Leave the pictures out and give every entry again exactly.

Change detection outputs
####################

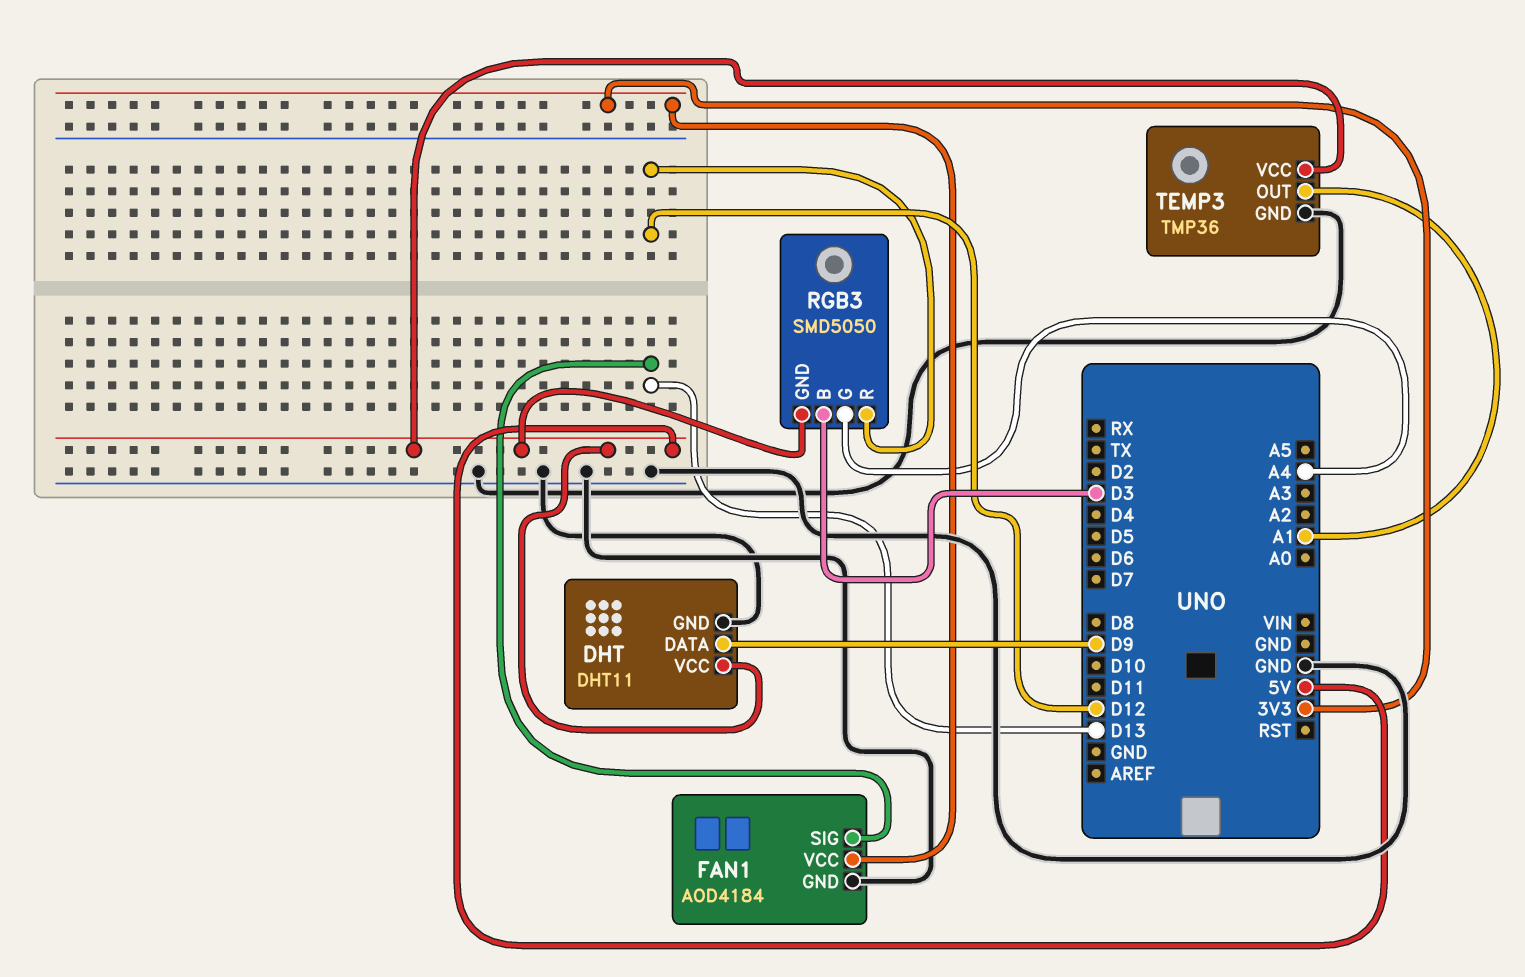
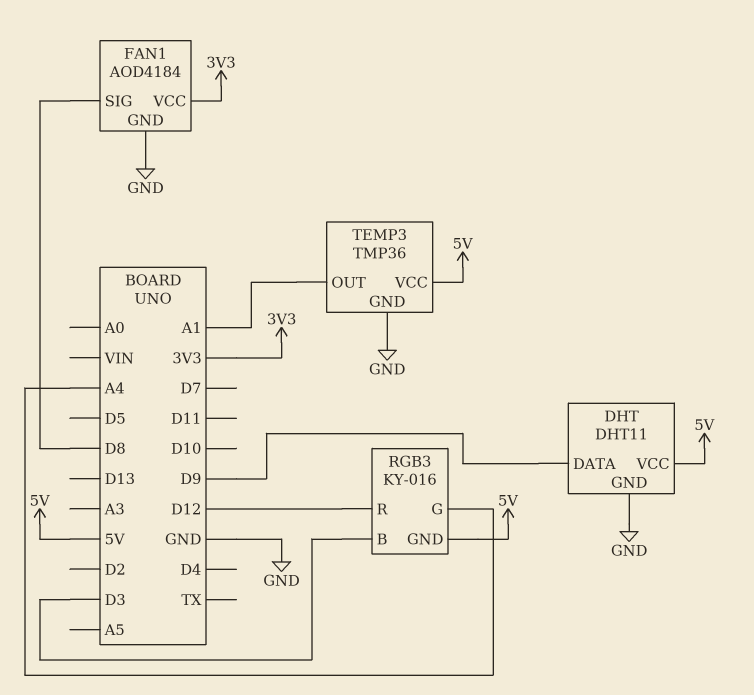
FAN1 pin SIG: D13 -> D8
RGB3: SMD5050 -> KY-016

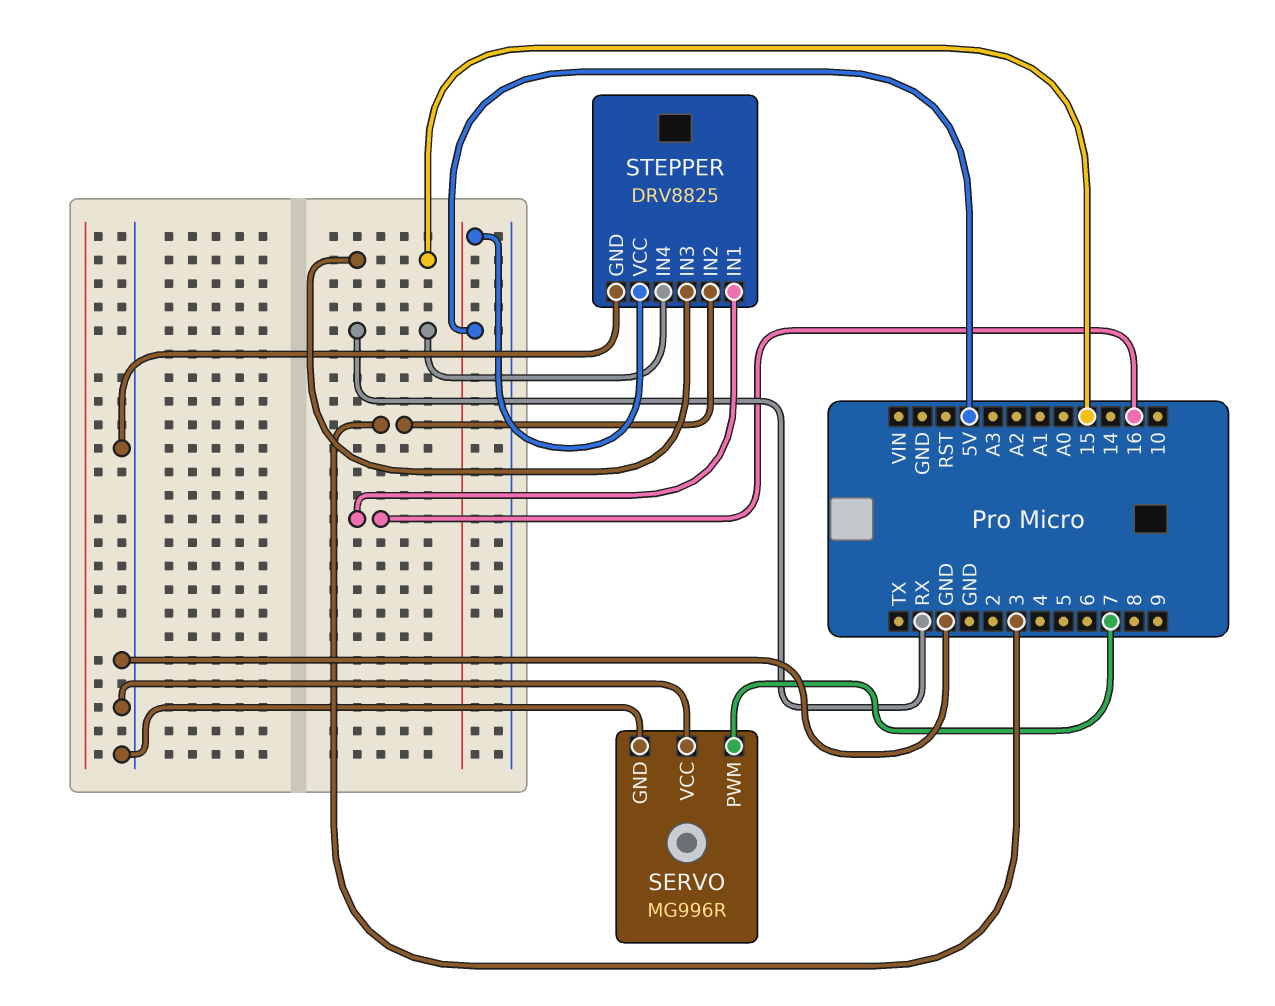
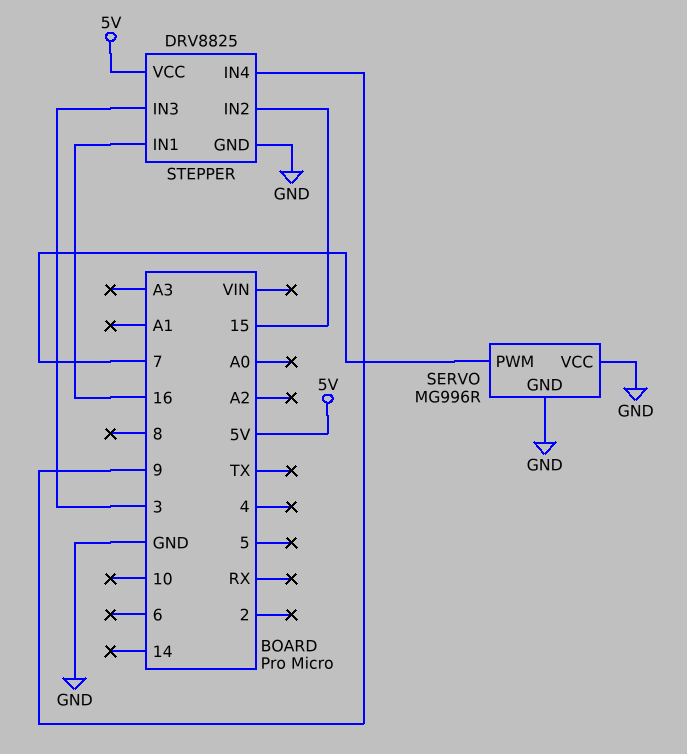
STEPPER pin IN2: 3 -> 15
STEPPER pin IN3: 15 -> 3
STEPPER pin IN4: RX -> 9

####################

Written solution »
FAN1 pin SIG: D13 -> D8
RGB3: SMD5050 -> KY-016

STEPPER pin IN2: 3 -> 15
STEPPER pin IN3: 15 -> 3
STEPPER pin IN4: RX -> 9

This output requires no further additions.